## PROBLEM DESCRIPTION
Taking the line that contains "U109 pin ADJ: SENSE -> GND" as the first, copy each line exactly up to and including the last line below.

## MATERIAL SUPPLIED

________________

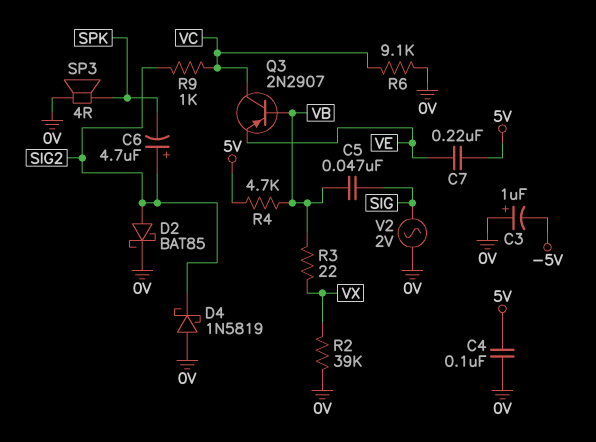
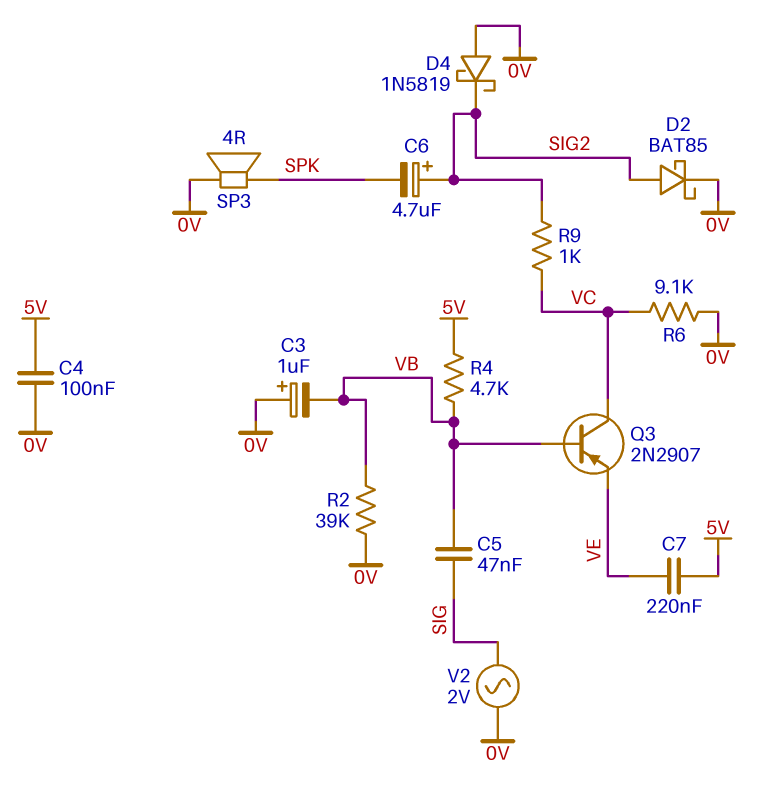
C3: 1uF (plus 0V, minus -5V) -> 1uF (plus 0V, minus VB)
R2: 39k (0V, VX) -> 39k (0V, VB)
R3: 22 (VB, VX) -> none

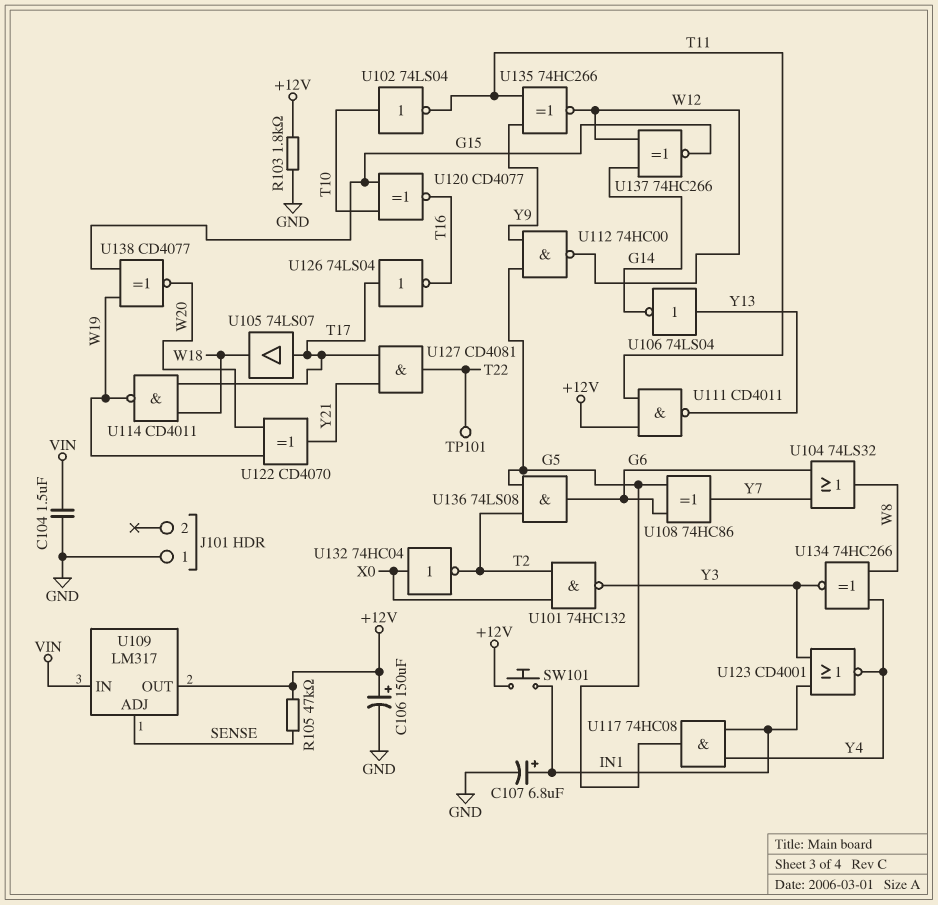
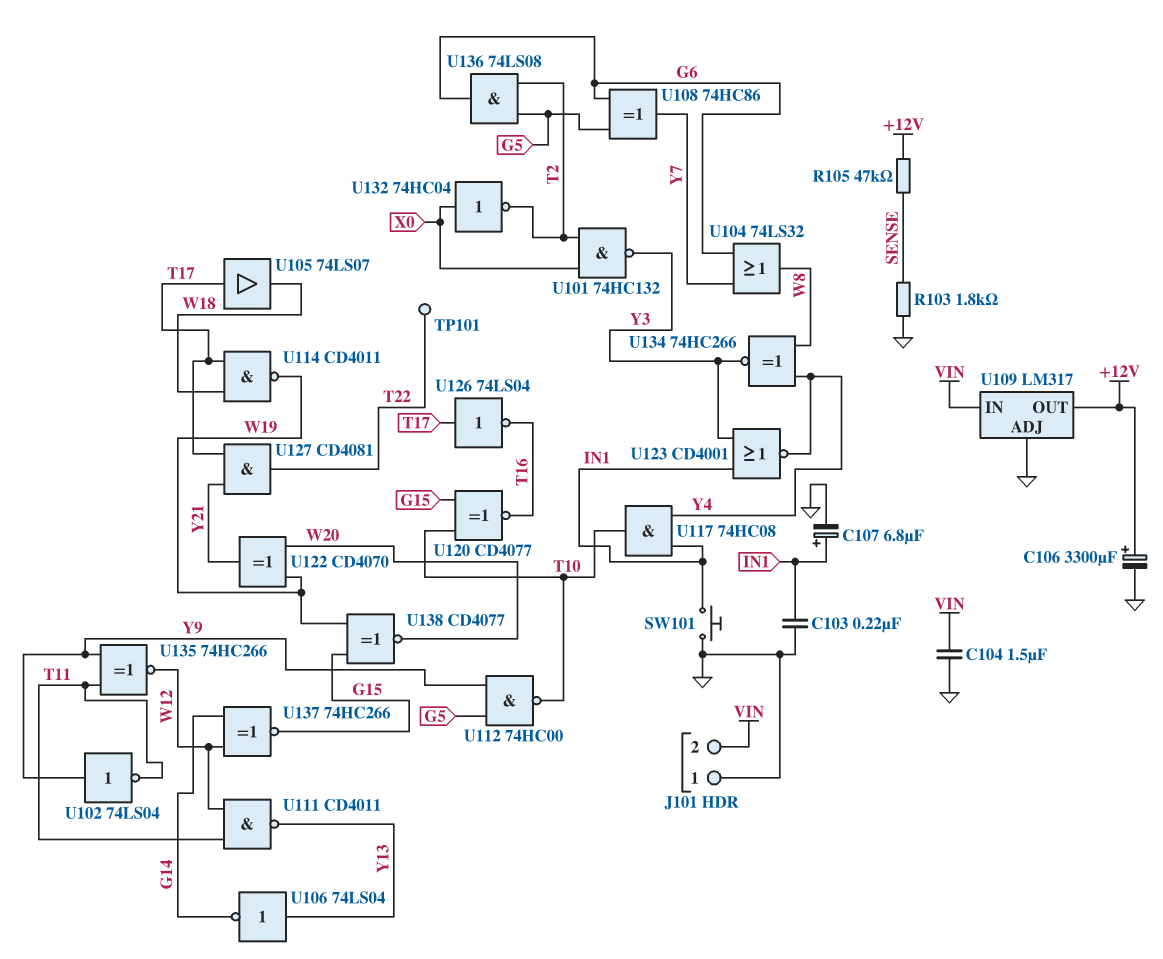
C103: none -> 220nF (GND, IN1)
C106: 150uF (plus +12V, minus GND) -> 3300uF (plus +12V, minus GND)
J101 pin 2: none -> VIN
R103: 1.8k (+12V, GND) -> 1.8k (GND, SENSE)
SW101: button (+12V, IN1) -> button (GND, IN1)
U102: NOT 74LS04 (in T10, out T11) -> NOT 74LS04 (in Y9, out T11)
U109 pin ADJ: SENSE -> GND
U111: NAND CD4011 (in +12V, in T11, out Y13) -> NAND CD4011 (in T11, in W12, out Y13)
U112: NAND 74HC00 (in G5, in Y9, out W12) -> NAND 74HC00 (in G5, in Y9, out T10)
U117: AND 74HC08 (in IN1, in Y4, out G5) -> AND 74HC08 (in IN1, in Y4, out T10)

________________

## ANSWER FOR THE TASK
U109 pin ADJ: SENSE -> GND
U111: NAND CD4011 (in +12V, in T11, out Y13) -> NAND CD4011 (in T11, in W12, out Y13)
U112: NAND 74HC00 (in G5, in Y9, out W12) -> NAND 74HC00 (in G5, in Y9, out T10)
U117: AND 74HC08 (in IN1, in Y4, out G5) -> AND 74HC08 (in IN1, in Y4, out T10)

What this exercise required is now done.